==== Information ====
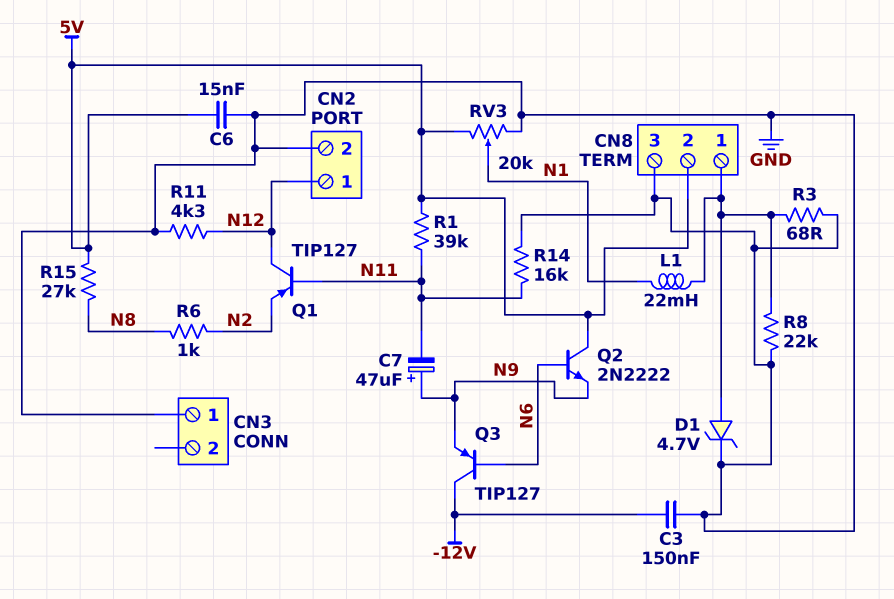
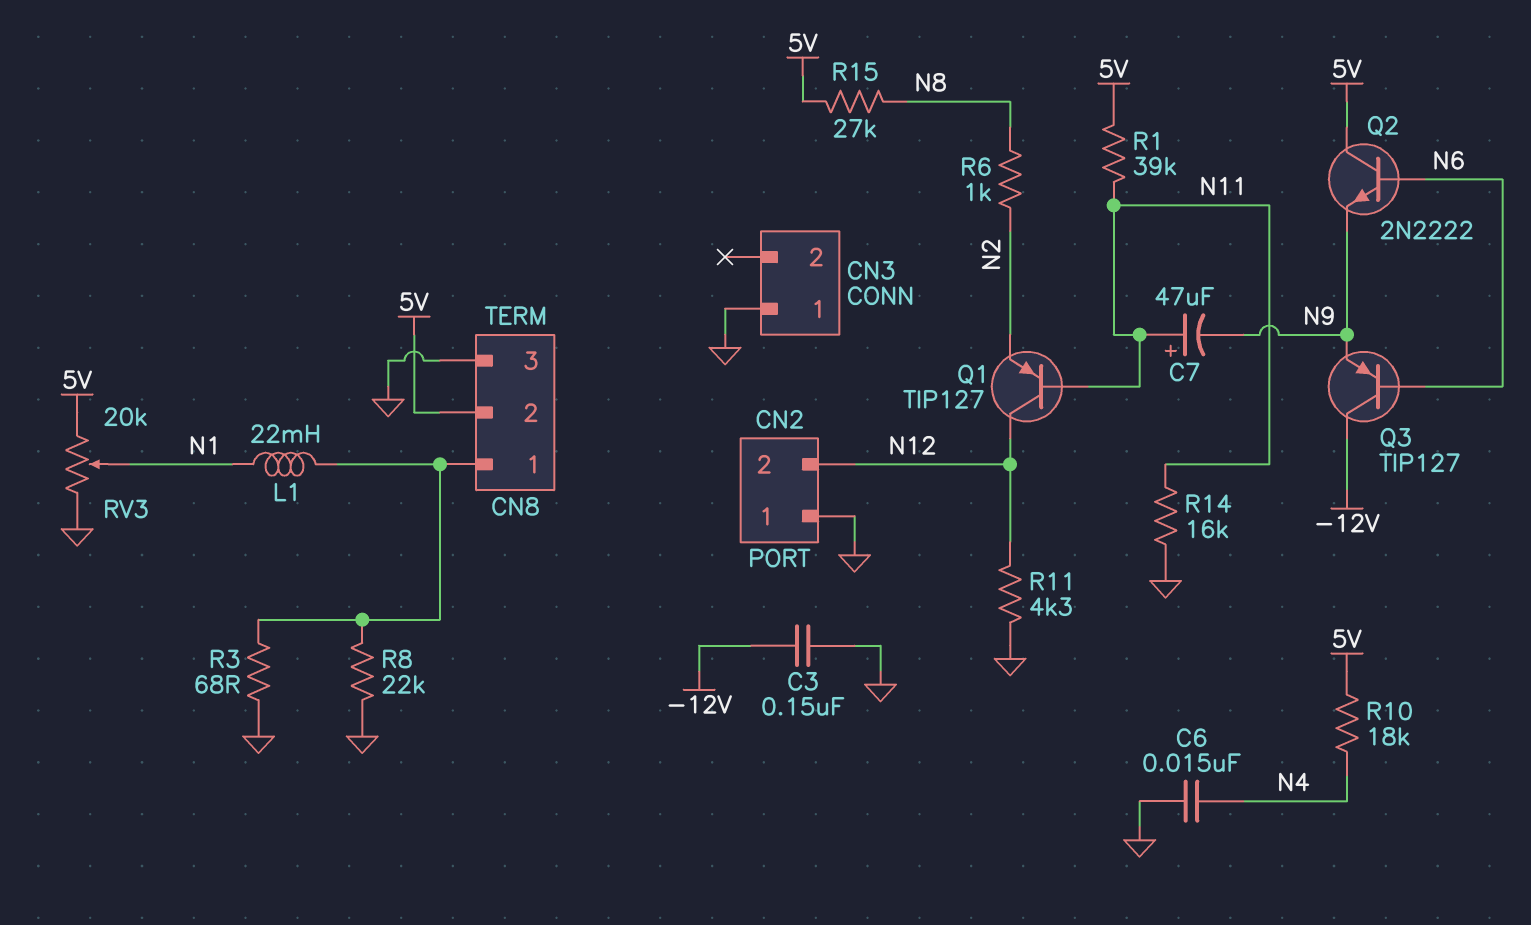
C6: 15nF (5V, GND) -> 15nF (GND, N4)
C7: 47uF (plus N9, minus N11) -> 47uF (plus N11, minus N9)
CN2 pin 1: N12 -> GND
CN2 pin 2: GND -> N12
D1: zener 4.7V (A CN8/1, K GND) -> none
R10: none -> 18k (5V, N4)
====
==== Information ====
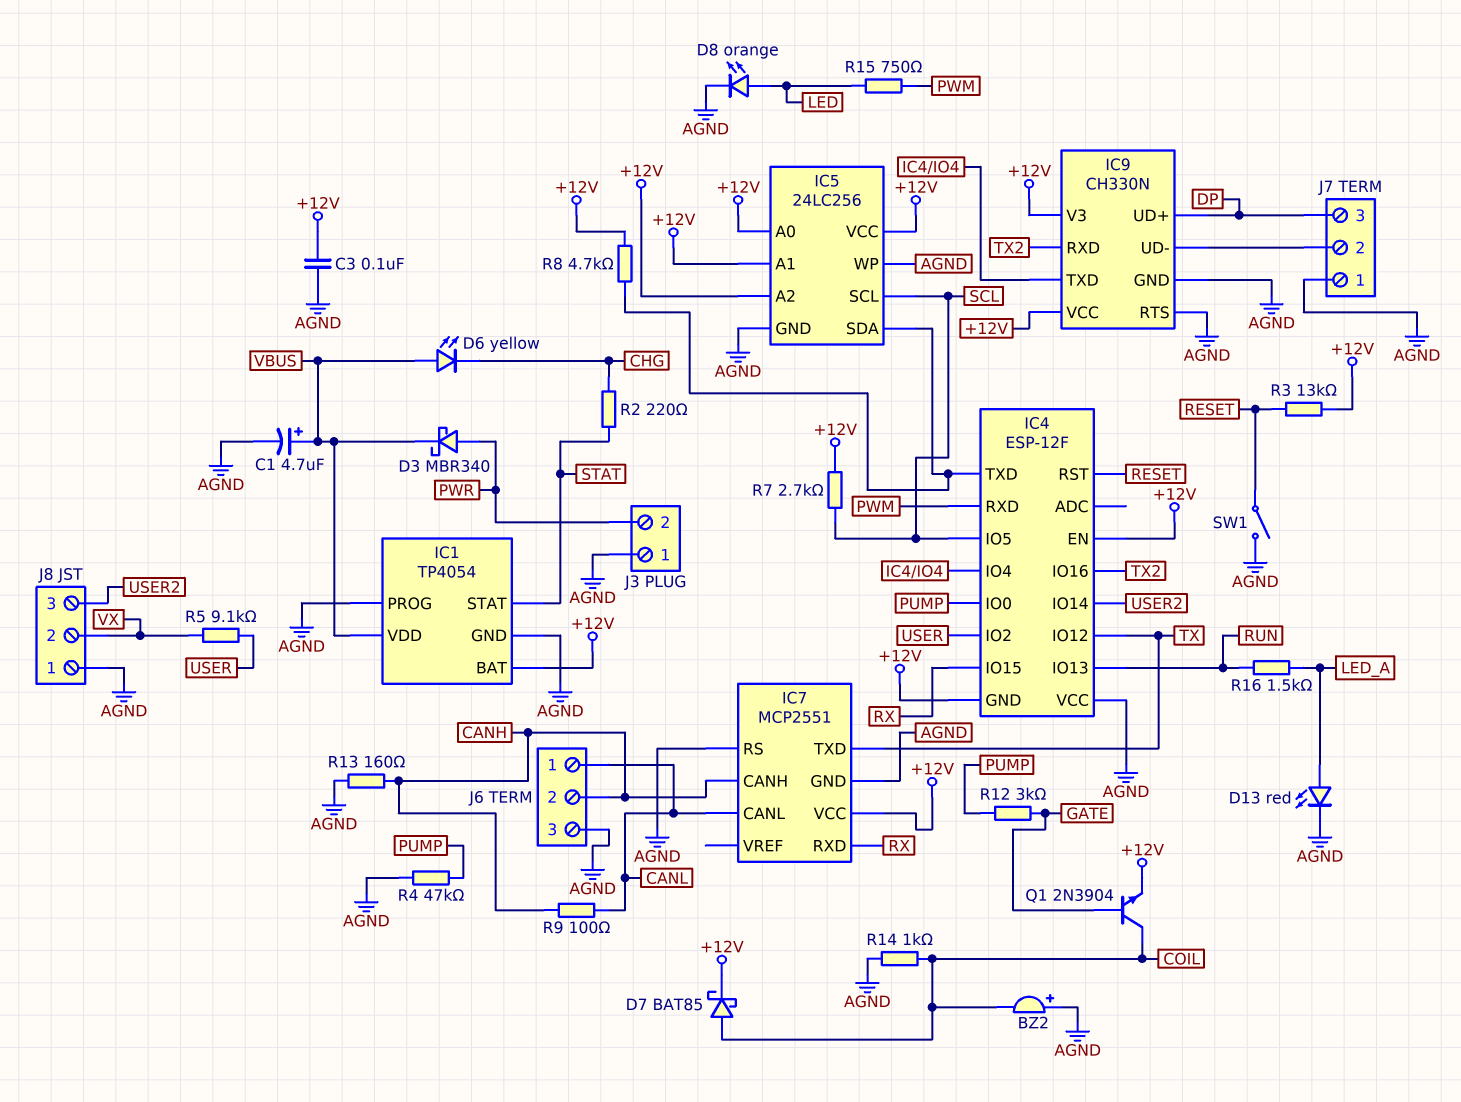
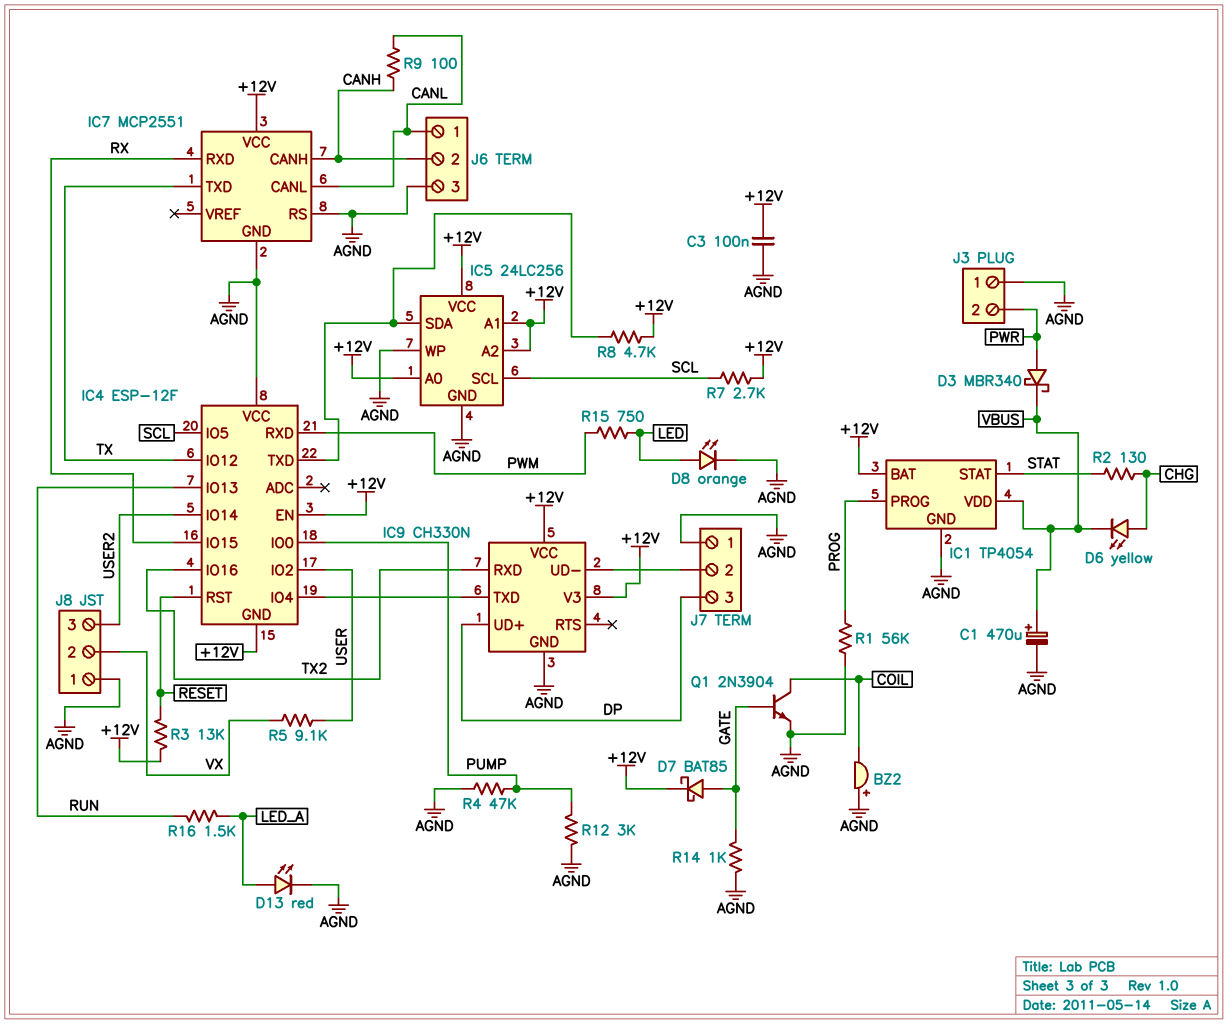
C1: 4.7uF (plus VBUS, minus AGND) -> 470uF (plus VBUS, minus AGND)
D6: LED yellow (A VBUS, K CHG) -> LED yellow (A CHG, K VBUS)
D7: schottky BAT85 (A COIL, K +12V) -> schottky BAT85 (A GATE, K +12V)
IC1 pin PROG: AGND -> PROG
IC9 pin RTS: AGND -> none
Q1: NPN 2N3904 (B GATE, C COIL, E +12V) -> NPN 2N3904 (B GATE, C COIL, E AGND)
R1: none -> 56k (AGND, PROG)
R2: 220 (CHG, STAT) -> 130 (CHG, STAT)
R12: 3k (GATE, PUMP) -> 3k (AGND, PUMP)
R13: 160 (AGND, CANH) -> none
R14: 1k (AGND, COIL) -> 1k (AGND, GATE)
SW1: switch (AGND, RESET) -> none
====
Instructions for the task. Going down the listing above, begin printing at the line with "CN2 pin 2: GND -> N12" and finish with the line with "R10: none -> 18k (5V, N4)", exactly as they appear.

Output.
CN2 pin 2: GND -> N12
D1: zener 4.7V (A CN8/1, K GND) -> none
R10: none -> 18k (5V, N4)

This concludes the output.